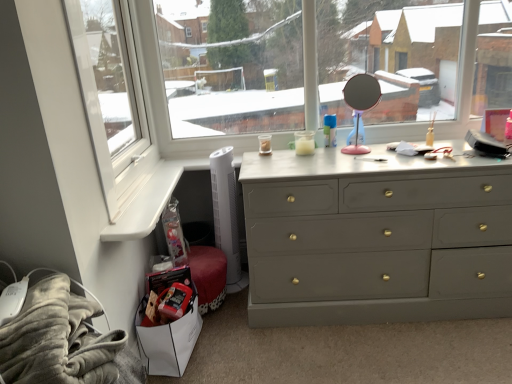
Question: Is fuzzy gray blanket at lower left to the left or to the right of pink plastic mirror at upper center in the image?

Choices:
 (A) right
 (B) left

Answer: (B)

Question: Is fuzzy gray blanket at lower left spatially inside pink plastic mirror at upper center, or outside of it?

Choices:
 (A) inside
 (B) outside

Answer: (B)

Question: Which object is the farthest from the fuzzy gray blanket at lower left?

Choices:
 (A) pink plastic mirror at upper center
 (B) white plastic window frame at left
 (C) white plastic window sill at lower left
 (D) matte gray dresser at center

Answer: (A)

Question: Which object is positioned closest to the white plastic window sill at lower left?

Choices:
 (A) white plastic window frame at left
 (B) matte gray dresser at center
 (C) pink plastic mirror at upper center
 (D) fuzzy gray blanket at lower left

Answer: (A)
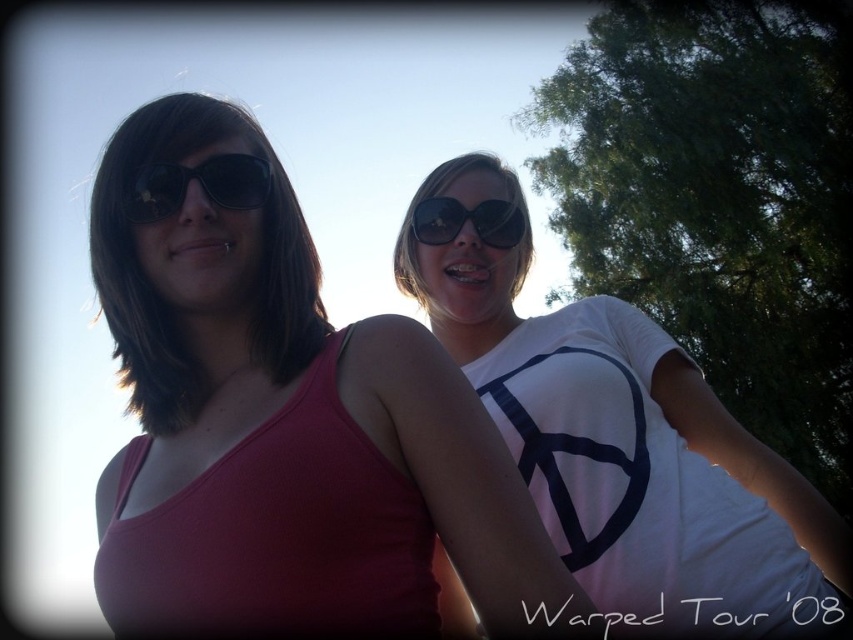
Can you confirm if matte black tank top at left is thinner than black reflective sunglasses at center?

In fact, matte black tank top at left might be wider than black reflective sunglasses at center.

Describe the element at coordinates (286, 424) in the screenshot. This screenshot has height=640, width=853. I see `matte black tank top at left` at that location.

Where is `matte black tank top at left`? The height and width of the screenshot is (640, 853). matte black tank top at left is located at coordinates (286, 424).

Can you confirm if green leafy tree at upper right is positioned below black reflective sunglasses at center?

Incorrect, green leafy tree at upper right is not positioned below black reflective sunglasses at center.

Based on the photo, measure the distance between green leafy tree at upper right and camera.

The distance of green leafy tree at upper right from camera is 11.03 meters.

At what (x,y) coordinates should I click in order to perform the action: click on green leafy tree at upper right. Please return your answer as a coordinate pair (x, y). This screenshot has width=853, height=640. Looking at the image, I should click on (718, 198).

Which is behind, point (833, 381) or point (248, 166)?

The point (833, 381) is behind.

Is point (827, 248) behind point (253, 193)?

━━━━━━━━

Reproduce all of the data above word for word, leaving out the pictures.

Question: Is fuzzy gray blanket at lower left to the left or to the right of pink plastic mirror at upper center in the image?

Choices:
 (A) right
 (B) left

Answer: (B)

Question: Is fuzzy gray blanket at lower left spatially inside pink plastic mirror at upper center, or outside of it?

Choices:
 (A) inside
 (B) outside

Answer: (B)

Question: Which object is the farthest from the fuzzy gray blanket at lower left?

Choices:
 (A) pink plastic mirror at upper center
 (B) white plastic window frame at left
 (C) white plastic window sill at lower left
 (D) matte gray dresser at center

Answer: (A)

Question: Which object is positioned closest to the white plastic window sill at lower left?

Choices:
 (A) white plastic window frame at left
 (B) matte gray dresser at center
 (C) pink plastic mirror at upper center
 (D) fuzzy gray blanket at lower left

Answer: (A)
Can you confirm if matte black tank top at left is thinner than black reflective sunglasses at center?

In fact, matte black tank top at left might be wider than black reflective sunglasses at center.

Describe the element at coordinates (286, 424) in the screenshot. This screenshot has height=640, width=853. I see `matte black tank top at left` at that location.

Where is `matte black tank top at left`? The height and width of the screenshot is (640, 853). matte black tank top at left is located at coordinates (286, 424).

Can you confirm if green leafy tree at upper right is positioned below black reflective sunglasses at center?

Incorrect, green leafy tree at upper right is not positioned below black reflective sunglasses at center.

Based on the photo, measure the distance between green leafy tree at upper right and camera.

The distance of green leafy tree at upper right from camera is 11.03 meters.

At what (x,y) coordinates should I click in order to perform the action: click on green leafy tree at upper right. Please return your answer as a coordinate pair (x, y). This screenshot has width=853, height=640. Looking at the image, I should click on (718, 198).

Which is behind, point (833, 381) or point (248, 166)?

The point (833, 381) is behind.

Is point (827, 248) behind point (253, 193)?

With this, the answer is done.